Filter out every line below that lacks "middle", and copy the rest.

- Information shown:

■ ■ ■ ■ ■

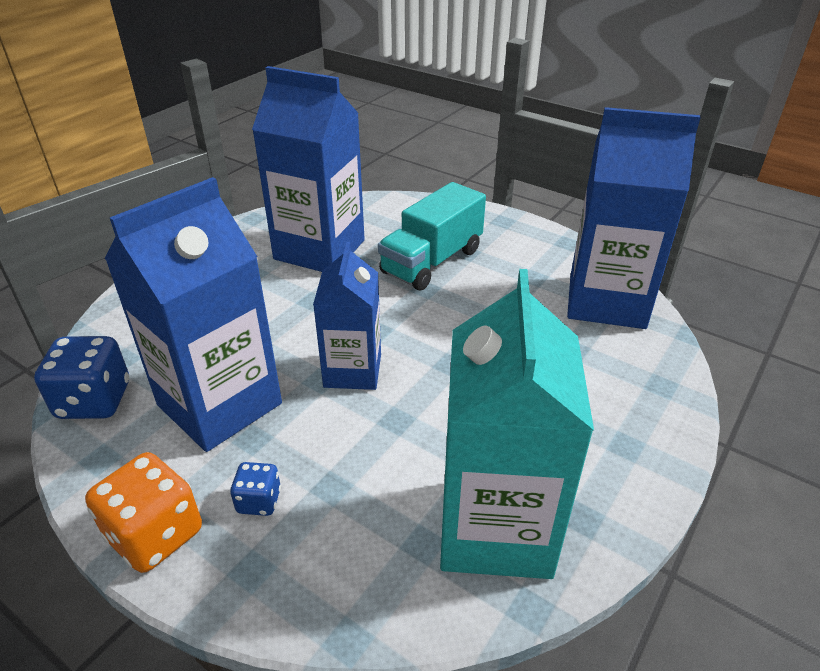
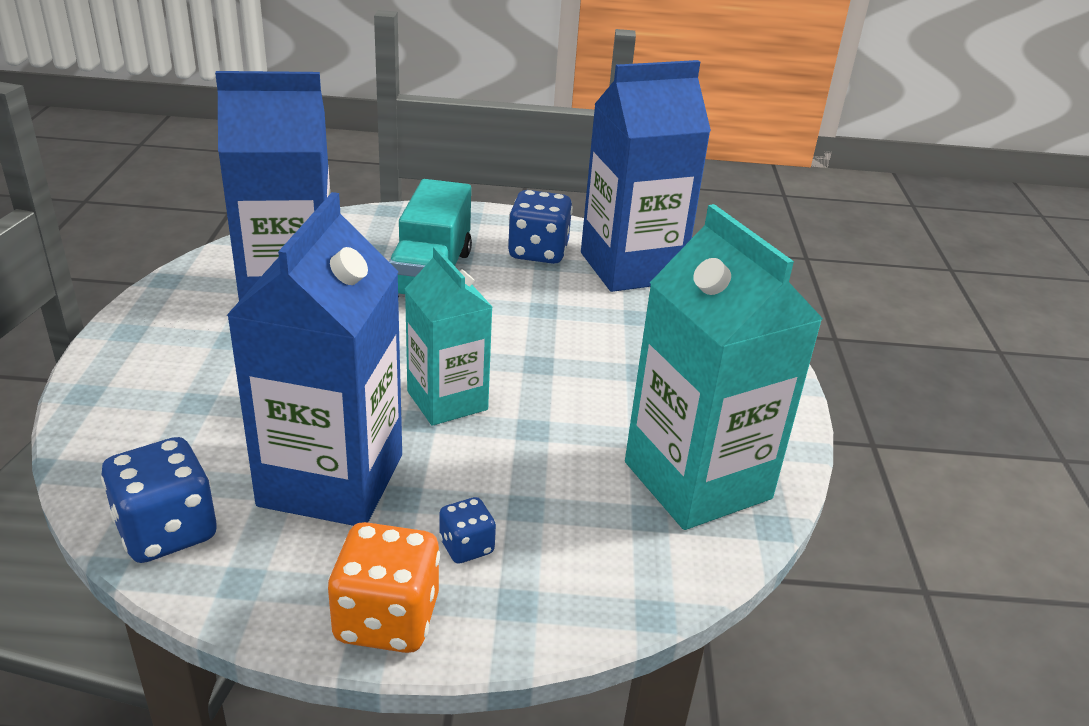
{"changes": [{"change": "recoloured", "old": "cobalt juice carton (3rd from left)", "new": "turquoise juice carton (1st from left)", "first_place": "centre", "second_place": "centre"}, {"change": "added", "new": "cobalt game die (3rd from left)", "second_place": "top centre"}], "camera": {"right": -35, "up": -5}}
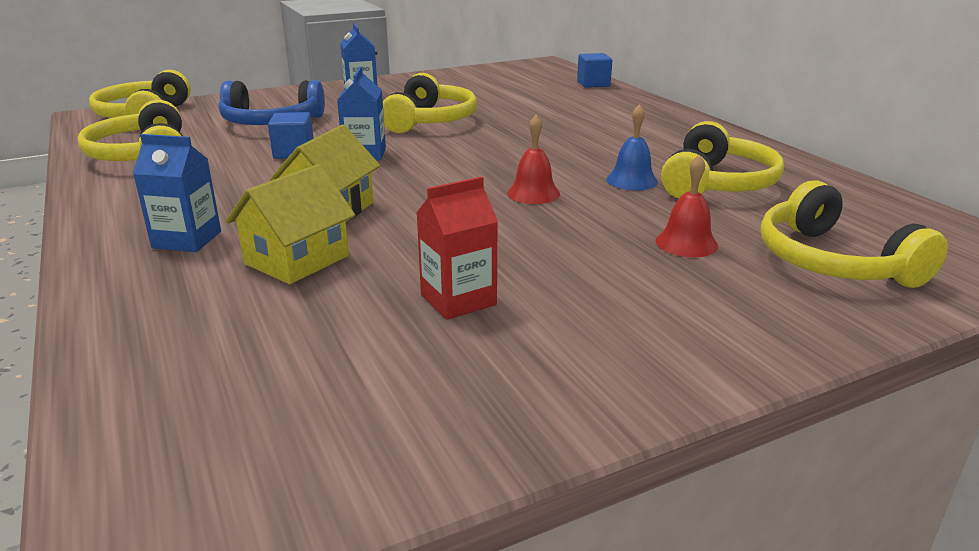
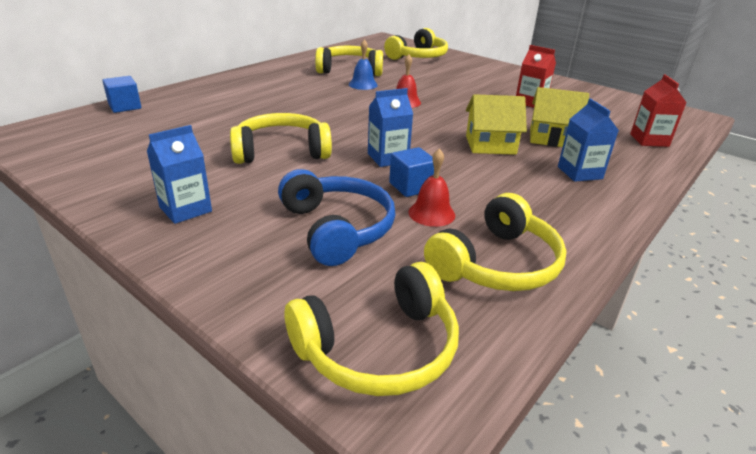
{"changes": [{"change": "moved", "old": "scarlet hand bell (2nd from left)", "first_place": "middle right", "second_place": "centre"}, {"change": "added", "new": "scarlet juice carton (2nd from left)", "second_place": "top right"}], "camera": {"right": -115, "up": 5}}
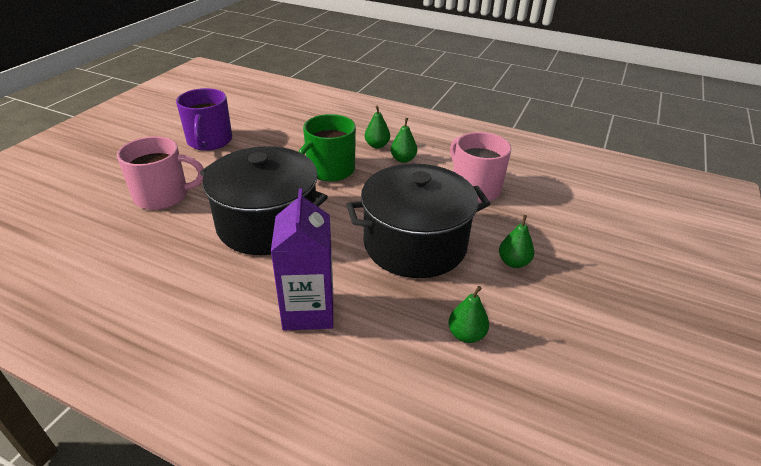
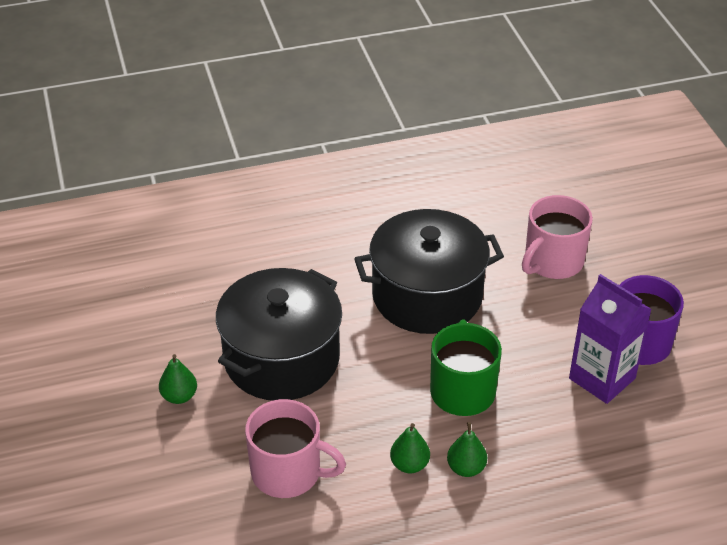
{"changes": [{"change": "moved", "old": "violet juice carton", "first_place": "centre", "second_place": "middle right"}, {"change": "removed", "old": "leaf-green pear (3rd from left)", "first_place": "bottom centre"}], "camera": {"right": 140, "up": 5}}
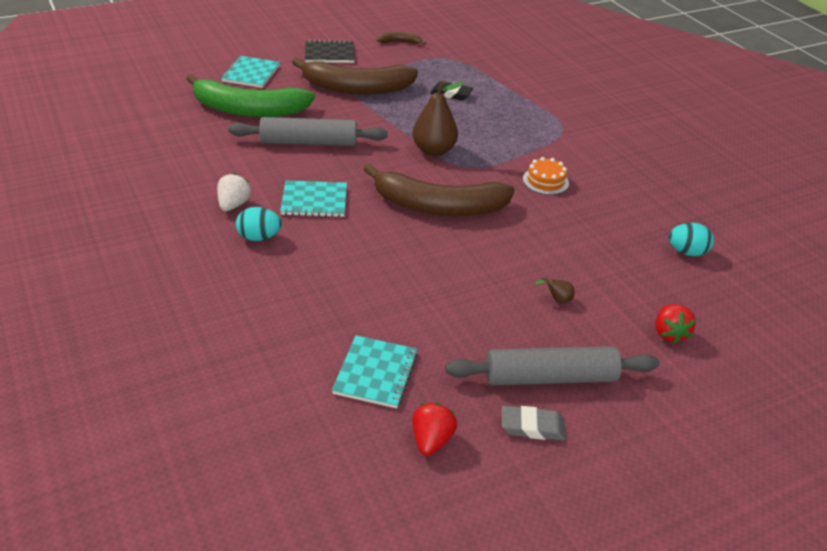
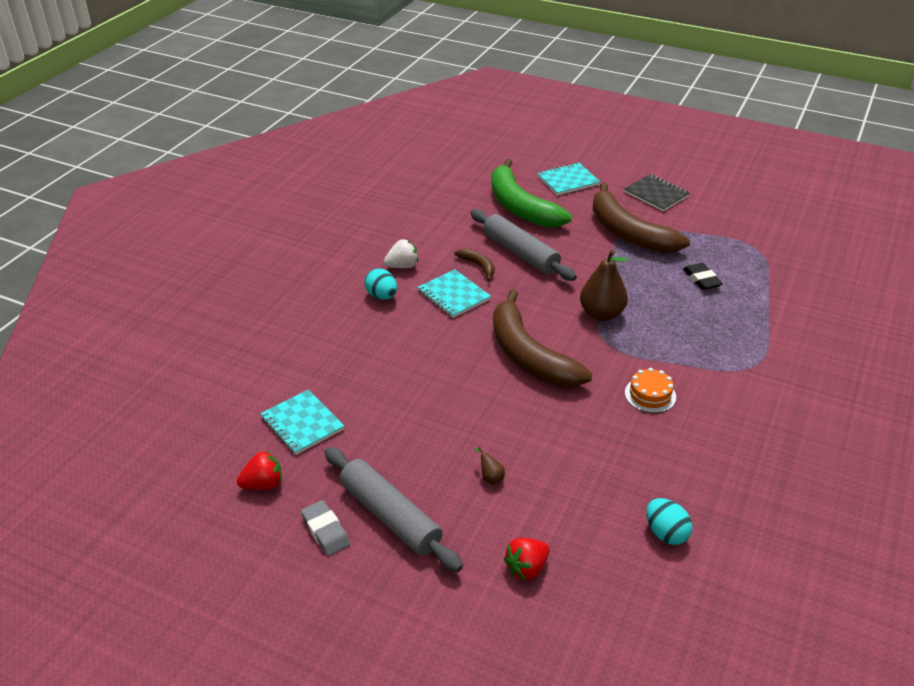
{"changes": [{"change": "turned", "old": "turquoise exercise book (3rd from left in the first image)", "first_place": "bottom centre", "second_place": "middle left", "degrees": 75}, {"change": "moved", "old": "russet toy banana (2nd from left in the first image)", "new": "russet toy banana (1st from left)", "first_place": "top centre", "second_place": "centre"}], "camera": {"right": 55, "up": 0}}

■ ■ ■ ■ ■

- Result of the exercise:
{"changes": [{"change": "moved", "old": "scarlet hand bell (2nd from left)", "first_place": "middle right", "second_place": "centre"}, {"change": "added", "new": "scarlet juice carton (2nd from left)", "second_place": "top right"}], "camera": {"right": -115, "up": 5}}
{"changes": [{"change": "moved", "old": "violet juice carton", "first_place": "centre", "second_place": "middle right"}, {"change": "removed", "old": "leaf-green pear (3rd from left)", "first_place": "bottom centre"}], "camera": {"right": 140, "up": 5}}
{"changes": [{"change": "turned", "old": "turquoise exercise book (3rd from left in the first image)", "first_place": "bottom centre", "second_place": "middle left", "degrees": 75}, {"change": "moved", "old": "russet toy banana (2nd from left in the first image)", "new": "russet toy banana (1st from left)", "first_place": "top centre", "second_place": "centre"}], "camera": {"right": 55, "up": 0}}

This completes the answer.